WHAT YOU HAVE TO DO.
Once you reach the line containing "none -> pink cone G9 level 2", copy it and every line after it exactly, through the end of the data below.

GIVEN DATA.
☆ ☆ ☆ ☆ ☆ ☆ ☆
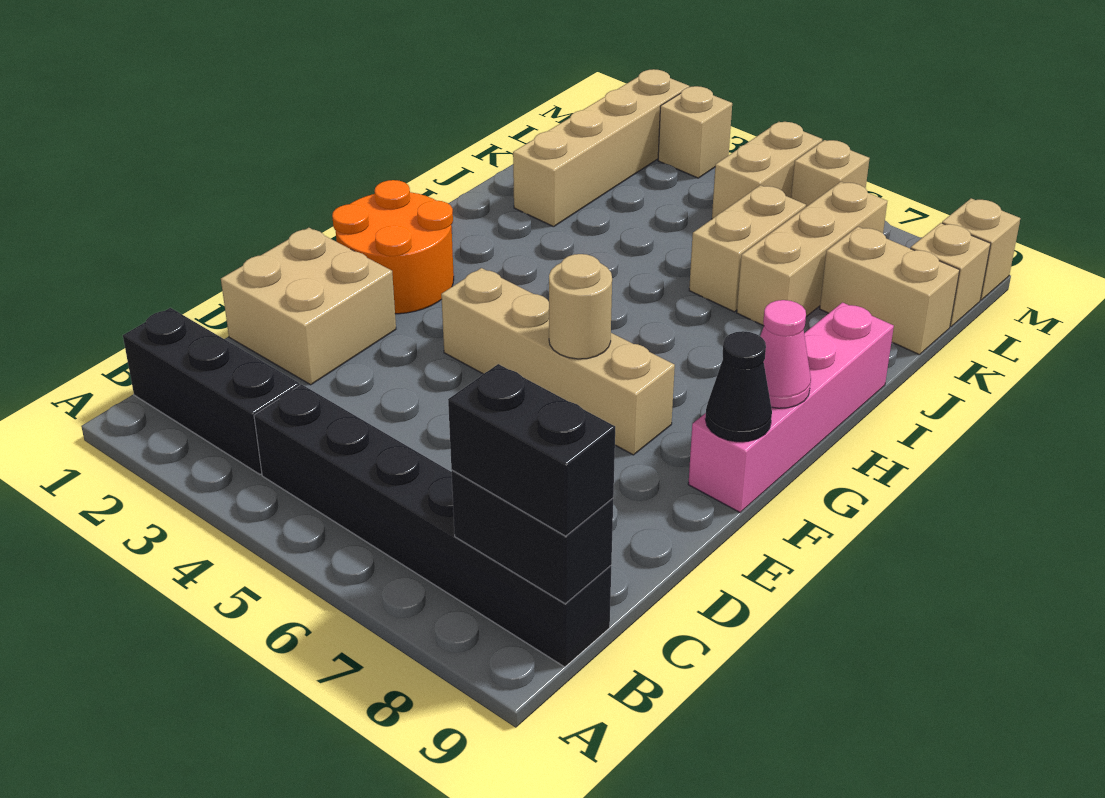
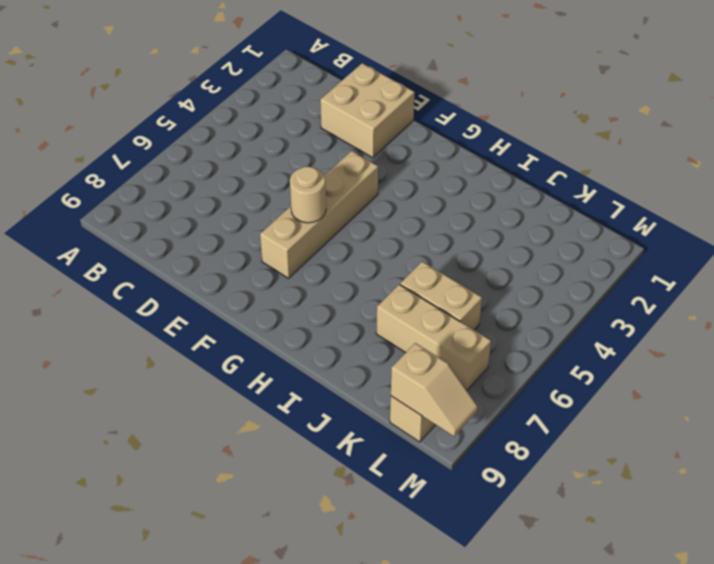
tan slope L9:M9 level 2 top L -> none
none -> black brick B1:B3 level 1
none -> black brick B4:B9 level 1
none -> orange round brick F1:G2 level 1

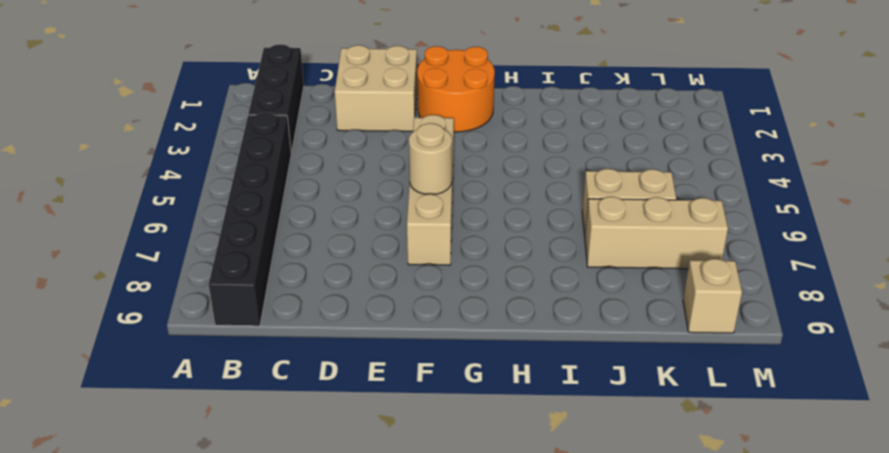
none -> pink brick F9:I9 level 1
none -> tan brick J2:M2 level 1
none -> tan brick K8:K9 level 1

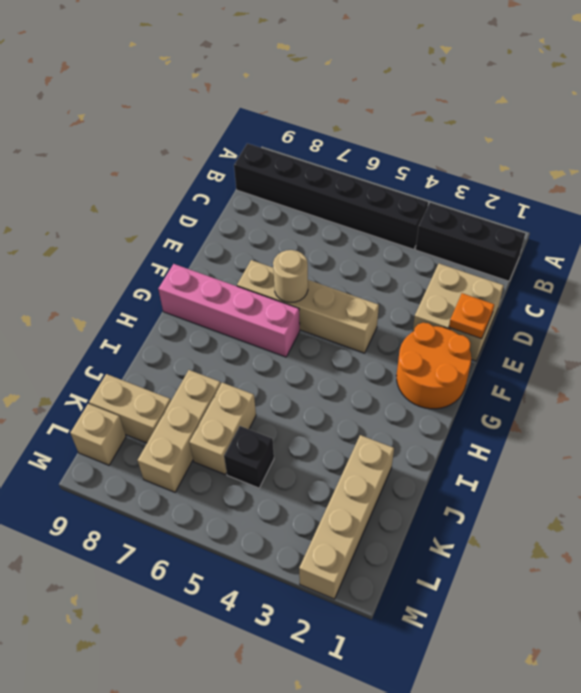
orange plate E1 level 2 -> none
pink brick G6:G9 level 1 -> pink brick F9:I9 level 1
black brick K5 level 1 -> none
none -> tan brick L5:M5 level 1
none -> tan brick M3 level 1
none -> tan brick M6 level 1

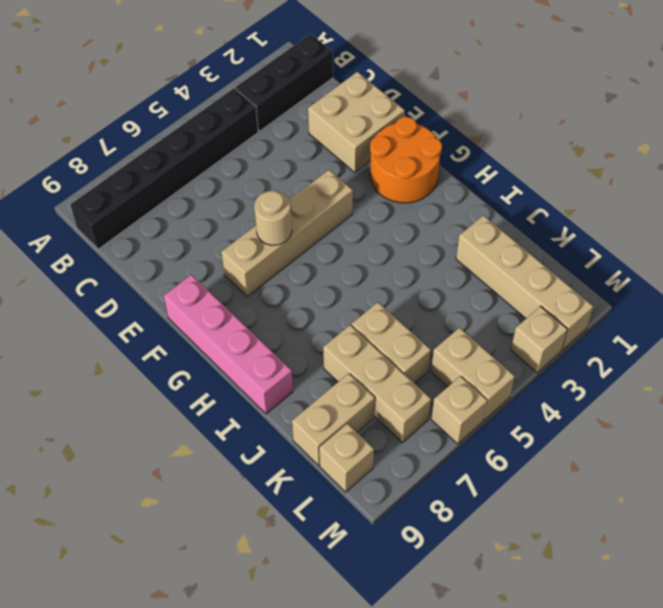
none -> tan brick M9 level 1
none -> black brick B8:B9 level 2
none -> black cone F9 level 2

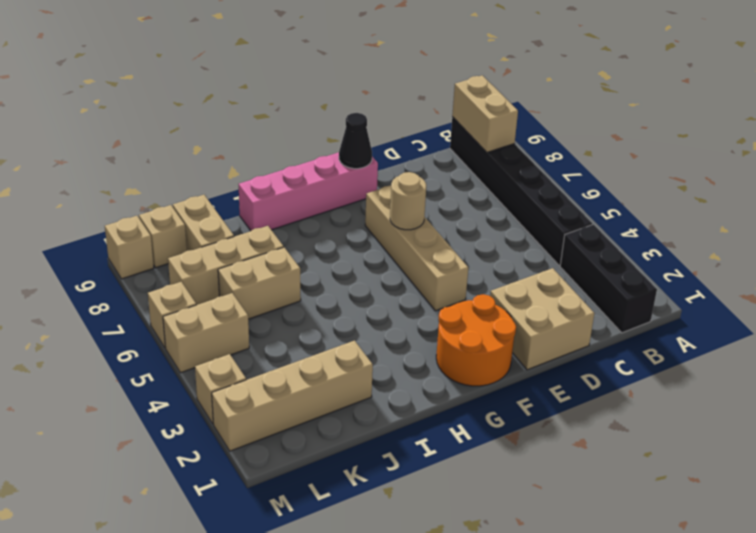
tan brick B8:B9 level 2 -> black brick B8:B9 level 2
none -> pink cone G9 level 2
none -> black brick B8:B9 level 3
☆ ☆ ☆ ☆ ☆ ☆ ☆
RESULT.
none -> pink cone G9 level 2
none -> black brick B8:B9 level 3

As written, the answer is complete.